[[ Extracted records open ]]

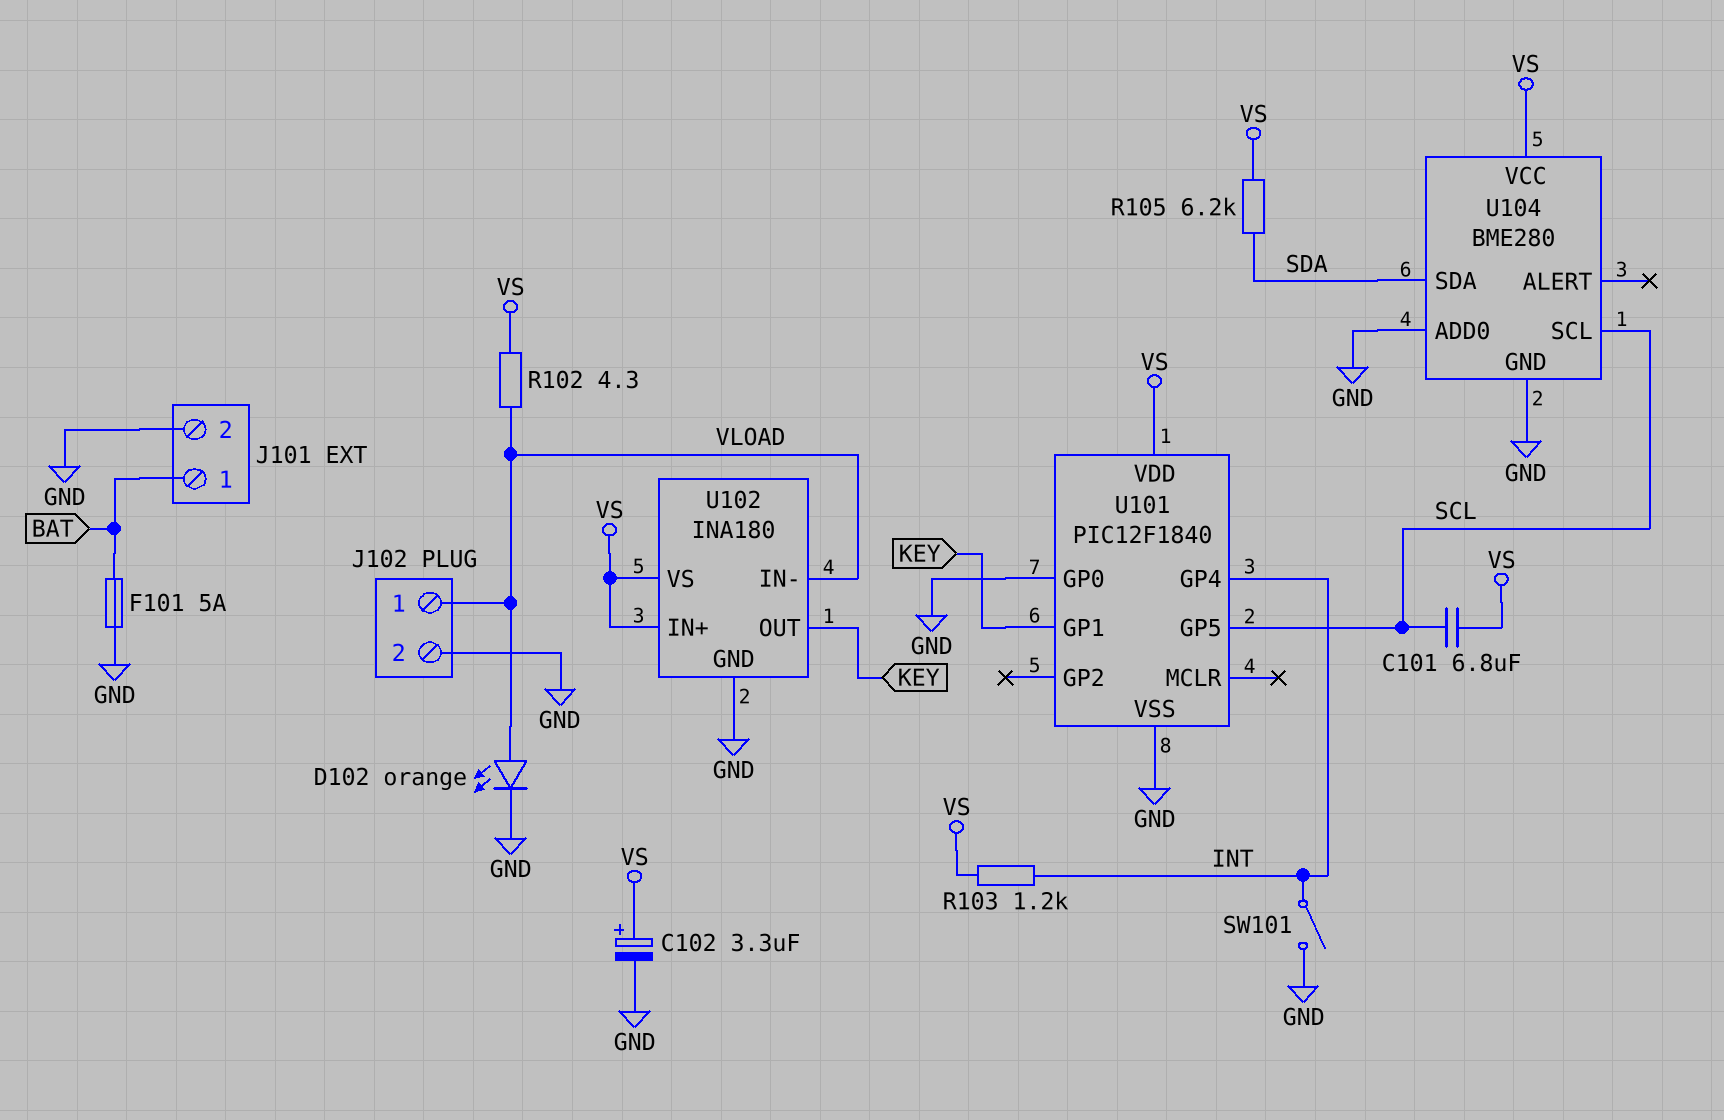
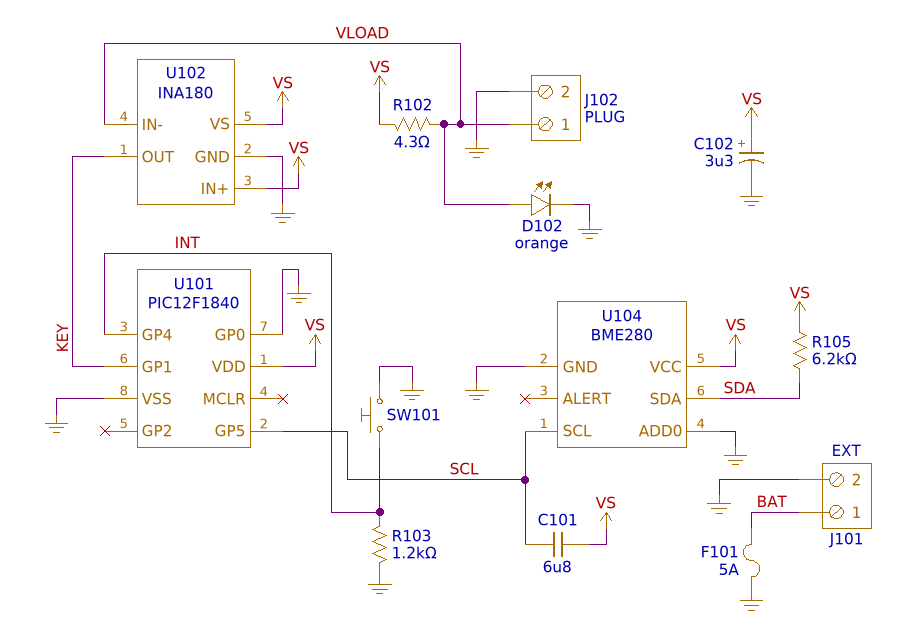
R103: 1.2k (INT, VS) -> 1.2k (GND, INT)
SW101: switch (GND, INT) -> button (GND, INT)

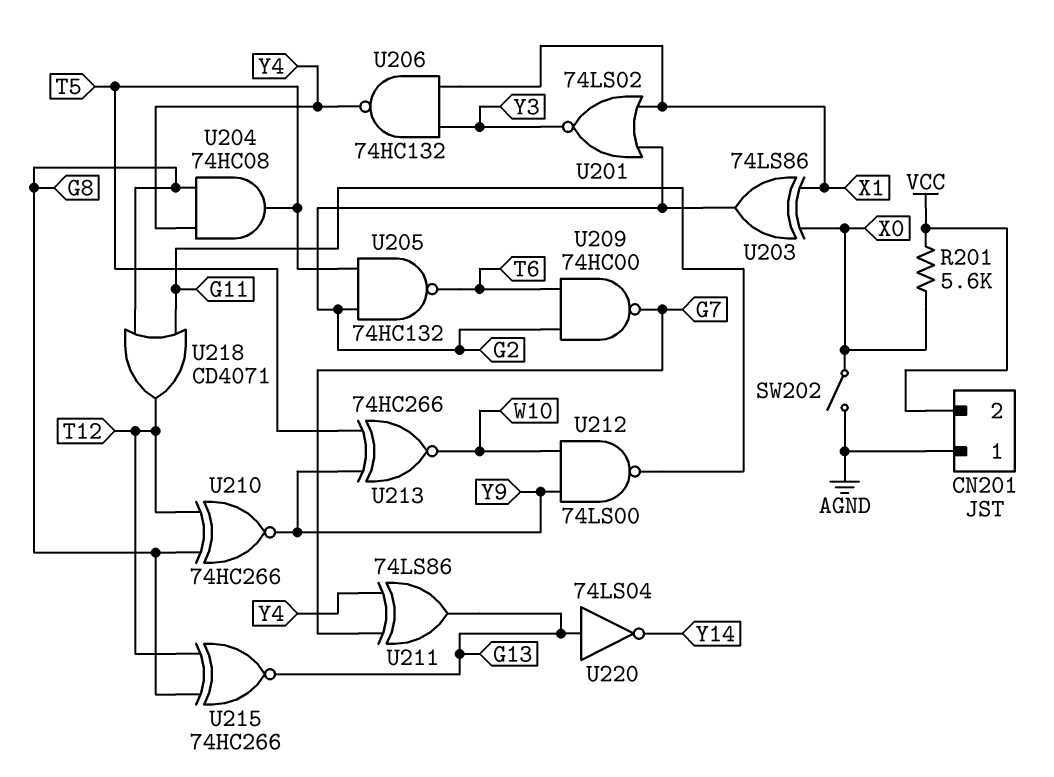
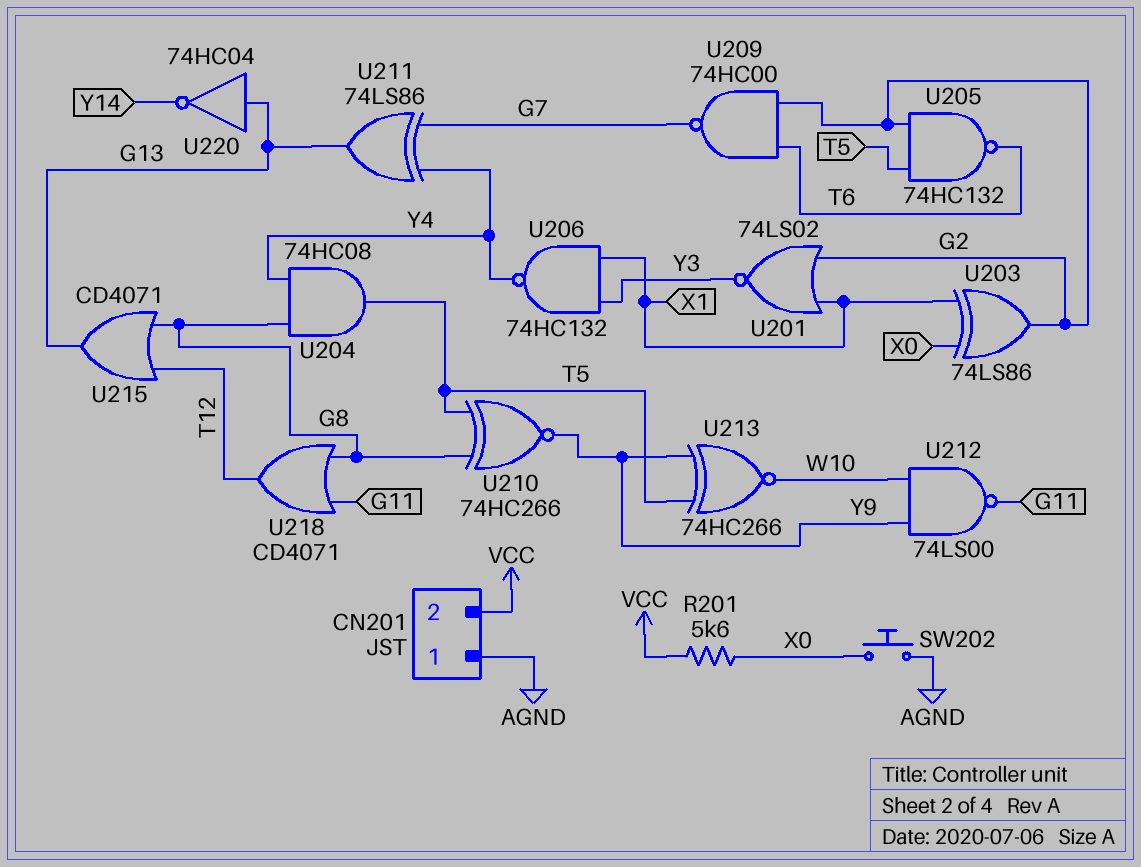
SW202: switch (AGND, X0) -> button (AGND, X0)
U210: XNOR 74HC266 (in G8, in T12, out Y9) -> XNOR 74HC266 (in G8, in T5, out Y9)
U215: XNOR 74HC266 (in G8, in T12, out G13) -> OR CD4071 (in G8, in T12, out G13)
U220: NOT 74LS04 (in G13, out Y14) -> NOT 74HC04 (in G13, out Y14)

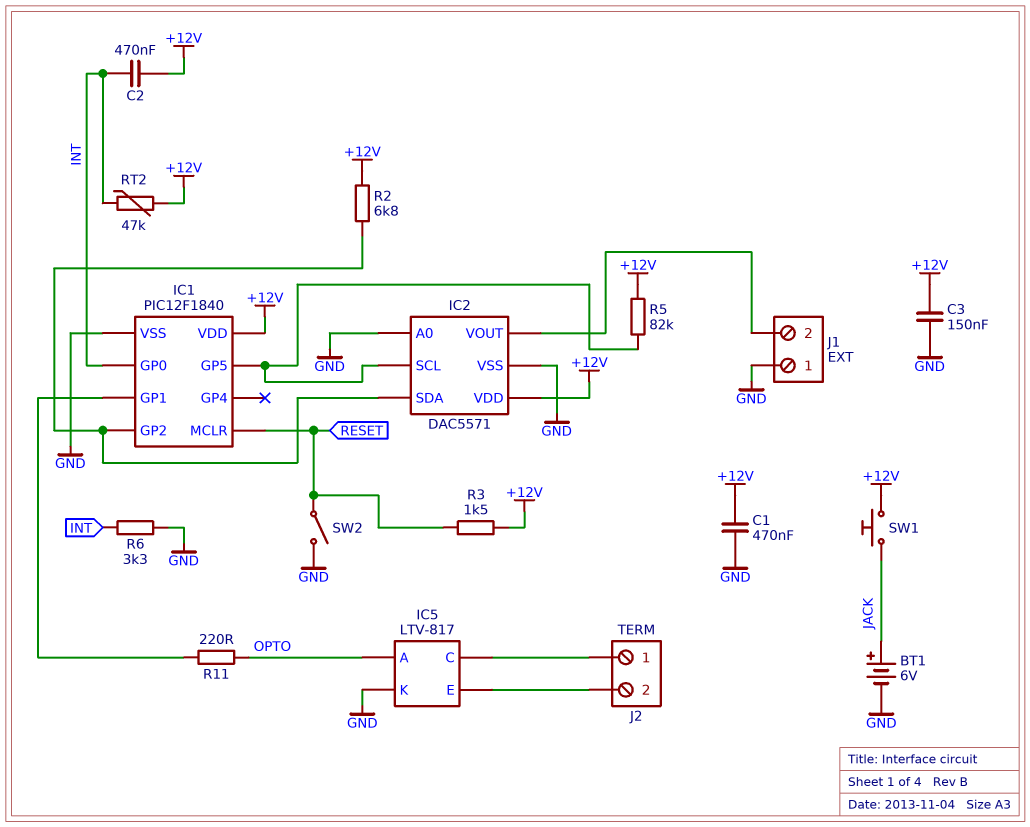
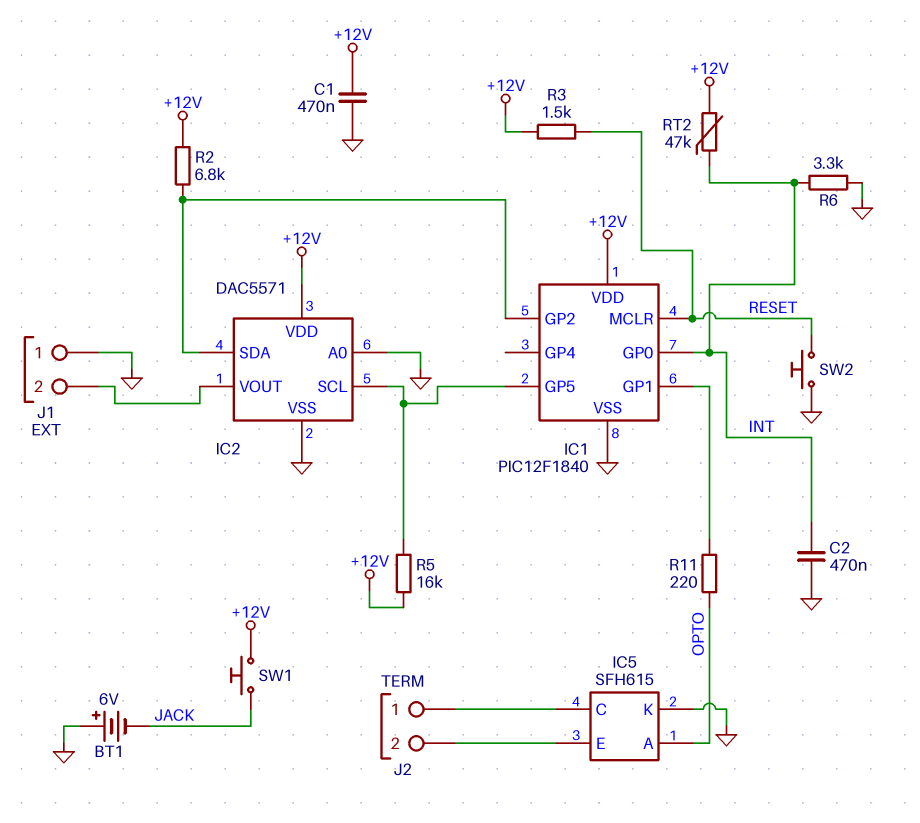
BT1: 6V (plus JACK, minus GND) -> 6V (plus GND, minus JACK)
C2: 470nF (+12V, INT) -> 470nF (GND, INT)
C3: 150nF (+12V, GND) -> none
IC5: LTV-817 -> SFH615
R5: 82k (+12V, IC1/GP5) -> 16k (+12V, IC1/GP5)
SW2: switch (GND, RESET) -> button (GND, RESET)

[[ Extracted records closed ]]

Exercise directions: The lines above that include "button" should each be listed.

Finished exercise:
SW101: switch (GND, INT) -> button (GND, INT)
SW202: switch (AGND, X0) -> button (AGND, X0)
SW2: switch (GND, RESET) -> button (GND, RESET)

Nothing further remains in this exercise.